■ **Required work**
Quote exactly the lines running from the line with "(773, 419) = (258, 362): pink clock -> none" to the end of the entries, including both, and nothing else.

(Before-and-after object lists)
★ ★ ★ ★

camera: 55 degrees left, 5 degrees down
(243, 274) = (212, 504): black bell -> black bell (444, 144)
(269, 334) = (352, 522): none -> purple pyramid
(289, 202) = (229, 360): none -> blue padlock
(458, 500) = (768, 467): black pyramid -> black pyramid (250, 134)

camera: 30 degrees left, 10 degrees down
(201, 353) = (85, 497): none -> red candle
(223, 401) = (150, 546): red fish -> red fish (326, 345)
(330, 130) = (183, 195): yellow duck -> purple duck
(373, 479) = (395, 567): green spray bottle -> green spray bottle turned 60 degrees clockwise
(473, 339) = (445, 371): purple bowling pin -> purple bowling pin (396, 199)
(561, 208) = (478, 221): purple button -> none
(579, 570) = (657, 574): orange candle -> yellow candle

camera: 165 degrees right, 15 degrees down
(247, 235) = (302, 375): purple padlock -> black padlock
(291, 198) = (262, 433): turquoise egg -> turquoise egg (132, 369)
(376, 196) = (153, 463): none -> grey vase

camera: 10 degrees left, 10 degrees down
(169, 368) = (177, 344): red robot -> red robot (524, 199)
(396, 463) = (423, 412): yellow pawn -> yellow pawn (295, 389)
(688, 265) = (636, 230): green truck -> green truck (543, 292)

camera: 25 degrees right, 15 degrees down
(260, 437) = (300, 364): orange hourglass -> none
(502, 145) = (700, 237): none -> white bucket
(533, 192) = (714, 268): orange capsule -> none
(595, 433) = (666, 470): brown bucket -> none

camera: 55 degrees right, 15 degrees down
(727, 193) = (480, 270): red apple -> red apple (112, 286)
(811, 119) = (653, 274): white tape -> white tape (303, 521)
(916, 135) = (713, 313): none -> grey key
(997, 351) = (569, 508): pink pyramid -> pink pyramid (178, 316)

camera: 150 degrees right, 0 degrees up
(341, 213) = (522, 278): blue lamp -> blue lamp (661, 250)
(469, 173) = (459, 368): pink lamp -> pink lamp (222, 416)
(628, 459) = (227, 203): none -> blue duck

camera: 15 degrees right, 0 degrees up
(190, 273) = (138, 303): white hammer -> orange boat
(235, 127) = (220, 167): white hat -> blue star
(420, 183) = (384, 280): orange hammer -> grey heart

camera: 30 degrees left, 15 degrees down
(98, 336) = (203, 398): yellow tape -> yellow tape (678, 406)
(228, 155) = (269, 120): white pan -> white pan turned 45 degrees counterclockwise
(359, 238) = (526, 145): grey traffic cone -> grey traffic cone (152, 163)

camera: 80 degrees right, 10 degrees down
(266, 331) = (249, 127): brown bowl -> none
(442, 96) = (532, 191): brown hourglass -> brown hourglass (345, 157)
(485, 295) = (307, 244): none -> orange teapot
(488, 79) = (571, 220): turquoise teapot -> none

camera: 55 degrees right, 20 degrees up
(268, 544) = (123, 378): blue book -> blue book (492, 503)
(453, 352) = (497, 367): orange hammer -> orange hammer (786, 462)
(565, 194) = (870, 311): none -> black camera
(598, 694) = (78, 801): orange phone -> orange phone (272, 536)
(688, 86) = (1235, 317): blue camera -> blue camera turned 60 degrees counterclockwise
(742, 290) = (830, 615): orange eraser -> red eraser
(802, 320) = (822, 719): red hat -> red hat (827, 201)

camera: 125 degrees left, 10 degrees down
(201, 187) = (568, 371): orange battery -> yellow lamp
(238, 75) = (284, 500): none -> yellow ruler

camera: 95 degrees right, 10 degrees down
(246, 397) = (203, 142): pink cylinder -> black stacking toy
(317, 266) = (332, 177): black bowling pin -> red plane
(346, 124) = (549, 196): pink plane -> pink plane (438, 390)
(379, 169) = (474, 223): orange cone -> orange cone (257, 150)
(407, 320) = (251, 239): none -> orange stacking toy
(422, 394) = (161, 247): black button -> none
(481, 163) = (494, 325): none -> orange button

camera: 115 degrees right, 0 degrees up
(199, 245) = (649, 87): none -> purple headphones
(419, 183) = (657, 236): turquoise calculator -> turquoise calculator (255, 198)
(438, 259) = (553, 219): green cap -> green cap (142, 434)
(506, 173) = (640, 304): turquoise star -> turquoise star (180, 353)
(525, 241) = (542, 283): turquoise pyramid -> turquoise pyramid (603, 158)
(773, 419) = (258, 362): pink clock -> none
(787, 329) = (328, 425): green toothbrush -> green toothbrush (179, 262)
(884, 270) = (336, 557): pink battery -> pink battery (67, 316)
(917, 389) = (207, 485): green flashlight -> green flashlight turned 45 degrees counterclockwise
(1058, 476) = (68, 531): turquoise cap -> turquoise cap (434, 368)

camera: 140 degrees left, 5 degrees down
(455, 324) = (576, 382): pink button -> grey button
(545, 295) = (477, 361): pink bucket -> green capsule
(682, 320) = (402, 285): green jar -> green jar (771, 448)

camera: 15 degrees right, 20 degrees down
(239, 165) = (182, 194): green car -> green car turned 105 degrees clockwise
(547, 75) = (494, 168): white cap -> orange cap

★ ★ ★ ★

■ **Solution to this exercise**
(773, 419) = (258, 362): pink clock -> none
(787, 329) = (328, 425): green toothbrush -> green toothbrush (179, 262)
(884, 270) = (336, 557): pink battery -> pink battery (67, 316)
(917, 389) = (207, 485): green flashlight -> green flashlight turned 45 degrees counterclockwise
(1058, 476) = (68, 531): turquoise cap -> turquoise cap (434, 368)

camera: 140 degrees left, 5 degrees down
(455, 324) = (576, 382): pink button -> grey button
(545, 295) = (477, 361): pink bucket -> green capsule
(682, 320) = (402, 285): green jar -> green jar (771, 448)

camera: 15 degrees right, 20 degrees down
(239, 165) = (182, 194): green car -> green car turned 105 degrees clockwise
(547, 75) = (494, 168): white cap -> orange cap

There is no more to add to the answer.